## Directions for this task
Please repeat the records exactly. The pictures are to be left out.

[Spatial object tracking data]
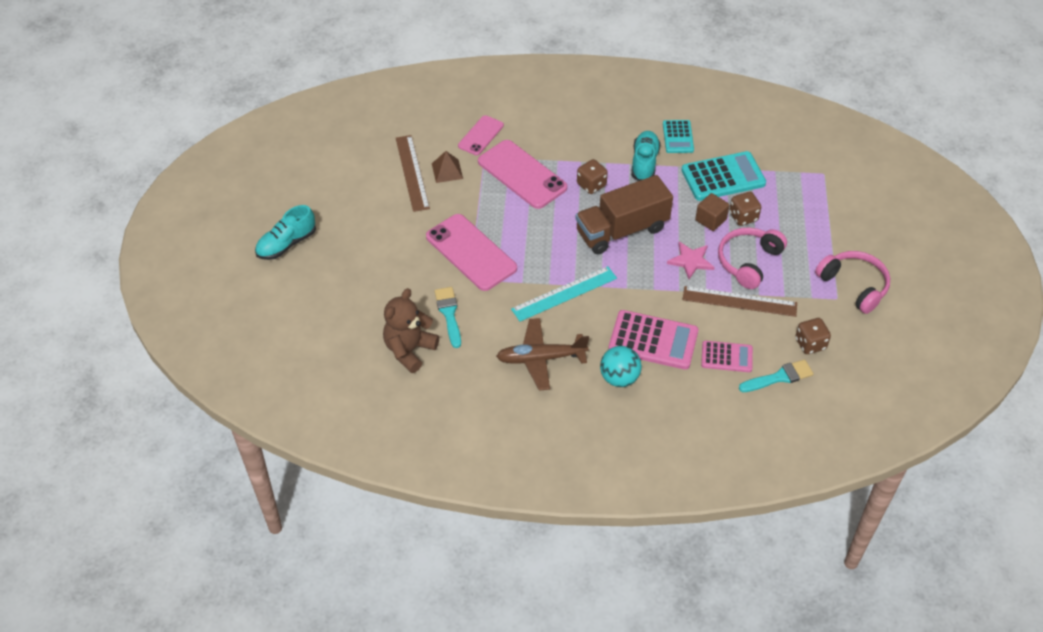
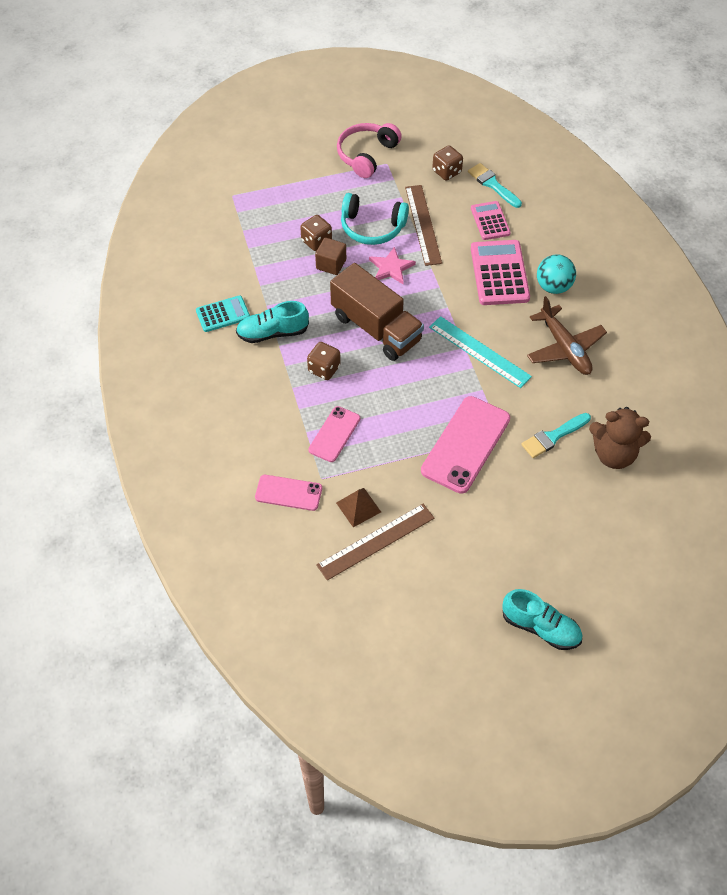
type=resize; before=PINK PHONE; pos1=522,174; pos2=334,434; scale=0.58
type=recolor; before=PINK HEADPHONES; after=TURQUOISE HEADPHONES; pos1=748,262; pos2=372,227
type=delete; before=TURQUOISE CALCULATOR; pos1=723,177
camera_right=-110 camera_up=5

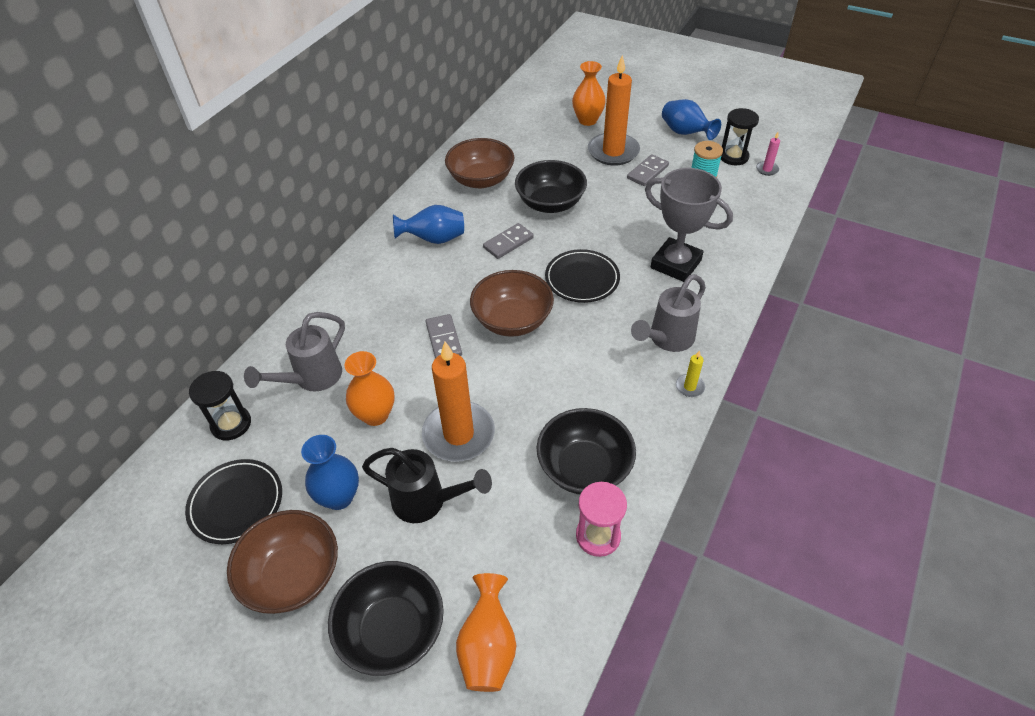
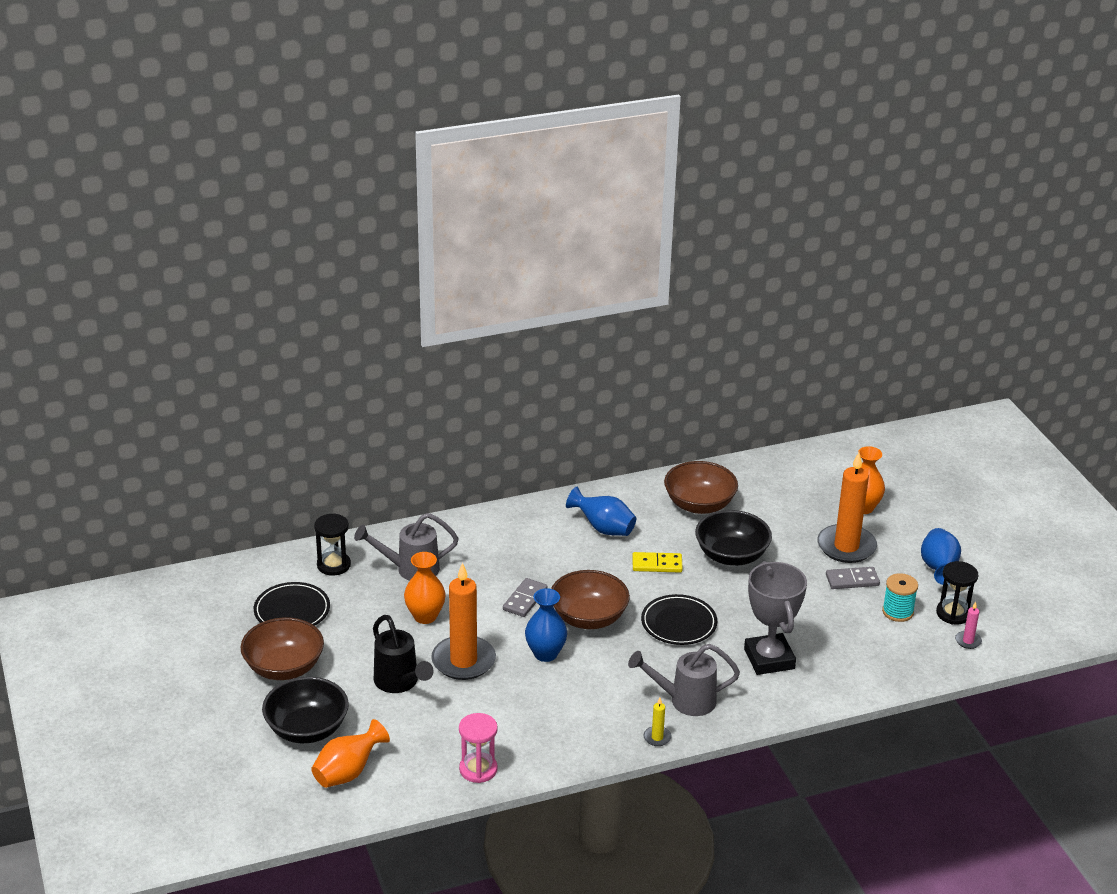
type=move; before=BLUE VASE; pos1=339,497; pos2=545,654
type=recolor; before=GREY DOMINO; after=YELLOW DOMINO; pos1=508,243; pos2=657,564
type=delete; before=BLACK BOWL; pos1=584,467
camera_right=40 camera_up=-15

## Response for this exercise
type=resize; before=PINK PHONE; pos1=522,174; pos2=334,434; scale=0.58
type=recolor; before=PINK HEADPHONES; after=TURQUOISE HEADPHONES; pos1=748,262; pos2=372,227
type=delete; before=TURQUOISE CALCULATOR; pos1=723,177
camera_right=-110 camera_up=5

type=move; before=BLUE VASE; pos1=339,497; pos2=545,654
type=recolor; before=GREY DOMINO; after=YELLOW DOMINO; pos1=508,243; pos2=657,564
type=delete; before=BLACK BOWL; pos1=584,467
camera_right=40 camera_up=-15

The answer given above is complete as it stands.